• [PROBLEM STATEMENT]:
Restate word for word the lines of the data below, from the first through the one that has "change=recoloured; old=blue mushroom".

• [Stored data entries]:
▼▼▼

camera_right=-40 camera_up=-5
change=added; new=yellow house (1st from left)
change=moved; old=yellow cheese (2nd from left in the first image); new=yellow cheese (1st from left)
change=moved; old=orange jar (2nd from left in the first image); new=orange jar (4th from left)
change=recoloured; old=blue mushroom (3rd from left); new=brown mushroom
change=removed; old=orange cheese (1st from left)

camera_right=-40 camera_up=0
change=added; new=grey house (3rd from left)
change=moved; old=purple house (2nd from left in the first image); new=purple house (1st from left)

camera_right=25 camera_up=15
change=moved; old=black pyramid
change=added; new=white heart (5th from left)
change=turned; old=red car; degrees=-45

▲▲▲

• [TASK RESPONSE]:
camera_right=-40 camera_up=-5
change=added; new=yellow house (1st from left)
change=moved; old=yellow cheese (2nd from left in the first image); new=yellow cheese (1st from left)
change=moved; old=orange jar (2nd from left in the first image); new=orange jar (4th from left)
change=recoloured; old=blue mushroom (3rd from left); new=brown mushroom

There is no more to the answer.